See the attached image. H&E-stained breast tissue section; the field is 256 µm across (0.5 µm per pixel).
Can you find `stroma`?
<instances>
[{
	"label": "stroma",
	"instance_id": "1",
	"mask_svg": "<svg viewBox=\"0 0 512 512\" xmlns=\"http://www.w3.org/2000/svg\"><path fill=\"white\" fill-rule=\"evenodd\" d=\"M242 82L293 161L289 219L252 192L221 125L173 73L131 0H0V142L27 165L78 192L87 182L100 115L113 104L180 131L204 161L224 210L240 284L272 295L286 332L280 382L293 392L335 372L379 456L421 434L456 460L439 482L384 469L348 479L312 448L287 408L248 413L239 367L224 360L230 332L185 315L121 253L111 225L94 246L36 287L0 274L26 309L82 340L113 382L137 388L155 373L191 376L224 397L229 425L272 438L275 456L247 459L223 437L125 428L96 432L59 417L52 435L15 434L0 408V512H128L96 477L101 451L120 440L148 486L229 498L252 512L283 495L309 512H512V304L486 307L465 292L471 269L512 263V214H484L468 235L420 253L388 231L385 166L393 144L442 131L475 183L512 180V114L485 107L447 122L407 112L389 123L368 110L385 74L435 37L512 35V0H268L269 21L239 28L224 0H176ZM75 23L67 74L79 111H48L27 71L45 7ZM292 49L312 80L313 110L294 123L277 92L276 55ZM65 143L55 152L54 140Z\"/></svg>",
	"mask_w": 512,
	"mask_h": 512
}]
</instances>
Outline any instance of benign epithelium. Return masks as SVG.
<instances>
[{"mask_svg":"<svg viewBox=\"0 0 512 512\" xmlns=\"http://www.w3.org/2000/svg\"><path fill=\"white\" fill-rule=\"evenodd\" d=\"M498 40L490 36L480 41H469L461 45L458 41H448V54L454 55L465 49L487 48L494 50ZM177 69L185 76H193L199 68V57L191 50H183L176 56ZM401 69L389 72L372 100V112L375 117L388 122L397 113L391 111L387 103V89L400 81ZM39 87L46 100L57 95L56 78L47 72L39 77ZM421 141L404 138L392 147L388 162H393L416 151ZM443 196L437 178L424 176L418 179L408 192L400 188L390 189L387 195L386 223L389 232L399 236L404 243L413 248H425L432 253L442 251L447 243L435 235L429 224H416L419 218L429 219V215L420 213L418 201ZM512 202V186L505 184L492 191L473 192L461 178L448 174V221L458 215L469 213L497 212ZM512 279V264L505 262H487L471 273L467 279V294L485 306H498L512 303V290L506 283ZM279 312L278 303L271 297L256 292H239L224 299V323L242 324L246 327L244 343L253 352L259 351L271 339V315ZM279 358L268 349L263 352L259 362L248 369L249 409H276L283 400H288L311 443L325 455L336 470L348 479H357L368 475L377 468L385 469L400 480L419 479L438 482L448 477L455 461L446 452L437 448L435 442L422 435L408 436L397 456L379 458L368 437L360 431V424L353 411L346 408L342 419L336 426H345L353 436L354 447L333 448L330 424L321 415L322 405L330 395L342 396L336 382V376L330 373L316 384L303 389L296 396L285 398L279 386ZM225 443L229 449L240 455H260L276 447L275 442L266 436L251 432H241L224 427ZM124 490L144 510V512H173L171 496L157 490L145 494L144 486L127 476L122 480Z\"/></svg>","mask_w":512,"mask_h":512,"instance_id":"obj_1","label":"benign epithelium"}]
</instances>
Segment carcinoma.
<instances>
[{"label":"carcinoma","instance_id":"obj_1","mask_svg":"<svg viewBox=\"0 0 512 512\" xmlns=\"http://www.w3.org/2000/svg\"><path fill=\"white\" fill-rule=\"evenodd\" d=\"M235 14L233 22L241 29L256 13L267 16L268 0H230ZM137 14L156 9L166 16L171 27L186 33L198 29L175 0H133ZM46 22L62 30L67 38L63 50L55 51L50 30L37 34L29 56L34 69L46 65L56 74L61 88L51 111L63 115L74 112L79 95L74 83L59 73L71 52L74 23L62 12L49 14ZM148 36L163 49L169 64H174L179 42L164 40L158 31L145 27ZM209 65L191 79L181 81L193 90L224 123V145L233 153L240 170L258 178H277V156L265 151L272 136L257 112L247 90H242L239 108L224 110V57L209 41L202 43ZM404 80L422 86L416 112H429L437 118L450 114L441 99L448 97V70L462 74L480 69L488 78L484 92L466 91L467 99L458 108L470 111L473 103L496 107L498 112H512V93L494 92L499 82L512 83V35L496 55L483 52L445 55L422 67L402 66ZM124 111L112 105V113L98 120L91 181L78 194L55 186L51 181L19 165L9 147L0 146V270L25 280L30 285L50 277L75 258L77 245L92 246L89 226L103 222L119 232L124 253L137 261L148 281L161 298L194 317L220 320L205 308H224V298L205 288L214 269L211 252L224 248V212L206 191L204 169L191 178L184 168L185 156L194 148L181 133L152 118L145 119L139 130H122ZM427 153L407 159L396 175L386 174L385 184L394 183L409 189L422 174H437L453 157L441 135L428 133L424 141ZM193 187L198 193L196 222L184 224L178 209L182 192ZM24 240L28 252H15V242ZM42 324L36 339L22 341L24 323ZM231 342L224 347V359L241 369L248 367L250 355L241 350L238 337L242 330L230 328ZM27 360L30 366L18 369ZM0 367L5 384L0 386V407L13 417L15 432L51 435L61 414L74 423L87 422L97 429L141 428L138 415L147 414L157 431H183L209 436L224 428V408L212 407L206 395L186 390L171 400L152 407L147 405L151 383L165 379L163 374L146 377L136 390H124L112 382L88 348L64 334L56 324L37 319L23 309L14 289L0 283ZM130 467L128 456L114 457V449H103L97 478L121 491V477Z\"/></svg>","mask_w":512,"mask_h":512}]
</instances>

**INSTRUCTION:** Each line above must be printed exactly as it appears.

**ANSWER IN FULL:**
See the attached image. H&E-stained breast tissue section; the field is 256 µm across (0.5 µm per pixel).
Can you find `stroma`?
<instances>
[{
	"label": "stroma",
	"instance_id": "1",
	"mask_svg": "<svg viewBox=\"0 0 512 512\" xmlns=\"http://www.w3.org/2000/svg\"><path fill=\"white\" fill-rule=\"evenodd\" d=\"M242 82L293 161L289 219L252 192L221 125L173 73L131 0H0V142L27 165L78 192L87 182L100 115L113 104L180 131L204 161L224 210L240 284L272 295L286 332L280 382L293 392L335 372L379 456L421 434L456 460L439 482L384 469L348 479L312 448L287 408L248 413L239 367L224 360L230 332L185 315L121 253L111 225L94 246L36 287L0 274L26 309L82 340L113 382L137 388L155 373L191 376L224 397L229 425L272 438L275 456L247 459L223 437L125 428L96 432L59 417L52 435L15 434L0 408V512H128L96 477L101 451L120 440L148 486L229 498L252 512L283 495L309 512H512V304L486 307L465 292L471 269L512 263V214H484L468 235L420 253L388 231L385 166L393 144L442 131L475 183L512 180V114L485 107L447 122L407 112L389 123L368 110L385 74L435 37L512 35V0H268L269 21L239 28L224 0H176ZM75 23L67 74L79 111H48L27 71L45 7ZM292 49L312 80L313 110L294 123L277 92L276 55ZM65 143L55 152L54 140Z\"/></svg>",
	"mask_w": 512,
	"mask_h": 512
}]
</instances>
Outline any instance of benign epithelium. Return masks as SVG.
<instances>
[{"mask_svg":"<svg viewBox=\"0 0 512 512\" xmlns=\"http://www.w3.org/2000/svg\"><path fill=\"white\" fill-rule=\"evenodd\" d=\"M498 40L490 36L480 41H469L461 45L458 41H448V54L454 55L465 49L487 48L494 50ZM177 69L185 76H193L199 68V57L191 50H183L176 56ZM401 69L389 72L372 100V112L375 117L388 122L397 113L391 111L387 103V89L400 81ZM39 87L46 100L57 95L56 78L47 72L39 77ZM421 141L404 138L392 147L388 162H393L416 151ZM443 196L437 178L424 176L418 179L408 192L400 188L390 189L387 195L386 223L389 232L399 236L404 243L413 248H425L432 253L442 251L447 243L435 235L429 224H416L419 218L429 219V215L420 213L418 201ZM512 202V186L505 184L492 191L473 192L461 178L448 174V221L458 215L469 213L497 212ZM512 279V264L505 262H487L471 273L467 279V294L485 306H498L512 303V290L506 283ZM279 312L278 303L271 297L256 292H239L224 299V323L242 324L246 327L244 343L253 352L259 351L271 339V315ZM279 358L268 349L263 352L259 362L248 369L249 409H276L283 400H288L311 443L325 455L336 470L348 479H357L368 475L377 468L385 469L400 480L419 479L438 482L448 477L455 461L446 452L437 448L435 442L422 435L408 436L397 456L379 458L368 437L360 431V424L353 411L346 408L342 419L336 426H345L353 436L354 447L333 448L330 424L321 415L322 405L330 395L342 396L336 382V376L330 373L316 384L303 389L296 396L285 398L279 386ZM225 443L229 449L240 455H260L276 447L275 442L266 436L251 432H241L224 427ZM124 490L144 510V512H173L171 496L157 490L145 494L144 486L127 476L122 480Z\"/></svg>","mask_w":512,"mask_h":512,"instance_id":"obj_1","label":"benign epithelium"}]
</instances>
Segment carcinoma.
<instances>
[{"label":"carcinoma","instance_id":"obj_1","mask_svg":"<svg viewBox=\"0 0 512 512\" xmlns=\"http://www.w3.org/2000/svg\"><path fill=\"white\" fill-rule=\"evenodd\" d=\"M235 14L233 22L241 29L256 13L267 16L268 0H230ZM137 14L156 9L166 16L171 27L186 33L198 29L175 0H133ZM46 22L62 30L67 38L63 50L55 51L50 30L37 34L29 56L34 69L46 65L56 74L61 88L51 111L63 115L74 112L79 95L74 83L59 73L71 52L74 23L62 12L49 14ZM148 36L163 49L169 64H174L179 42L164 40L158 31L145 27ZM209 65L191 79L181 81L193 90L224 123V145L233 153L240 170L258 178H277V156L265 151L272 136L257 112L247 90H242L239 108L224 110V57L209 41L202 43ZM404 80L422 86L416 112H429L437 118L450 114L441 99L448 97V70L462 74L480 69L488 78L484 92L466 91L467 99L458 108L470 111L473 103L496 107L498 112H512V93L494 92L499 82L512 83V35L496 55L483 52L445 55L422 67L402 66ZM124 111L112 105V113L98 120L91 181L78 194L55 186L51 181L19 165L9 147L0 146V270L25 280L30 285L50 277L75 258L77 245L92 246L89 226L103 222L119 232L124 253L137 261L148 281L161 298L194 317L220 320L205 308H224V298L205 288L214 269L211 252L224 248V212L206 191L204 169L191 178L184 168L185 156L194 148L181 133L152 118L145 119L139 130H122ZM427 153L407 159L396 175L386 174L385 184L394 183L409 189L422 174H437L453 157L441 135L428 133L424 141ZM193 187L198 193L196 222L184 224L178 209L182 192ZM24 240L28 252H15V242ZM42 324L36 339L22 341L24 323ZM231 342L224 347V359L241 369L248 367L250 355L241 350L238 337L242 330L230 328ZM27 360L30 366L18 369ZM0 367L5 384L0 386V407L13 417L15 432L51 435L61 414L74 423L87 422L97 429L141 428L138 415L147 414L157 431H183L209 436L224 428V408L212 407L206 395L186 390L171 400L152 407L147 405L151 383L165 379L163 374L146 377L136 390H124L112 382L88 348L64 334L56 324L37 319L23 309L14 289L0 283ZM130 467L128 456L114 457V449H103L97 478L121 491V477Z\"/></svg>","mask_w":512,"mask_h":512}]
</instances>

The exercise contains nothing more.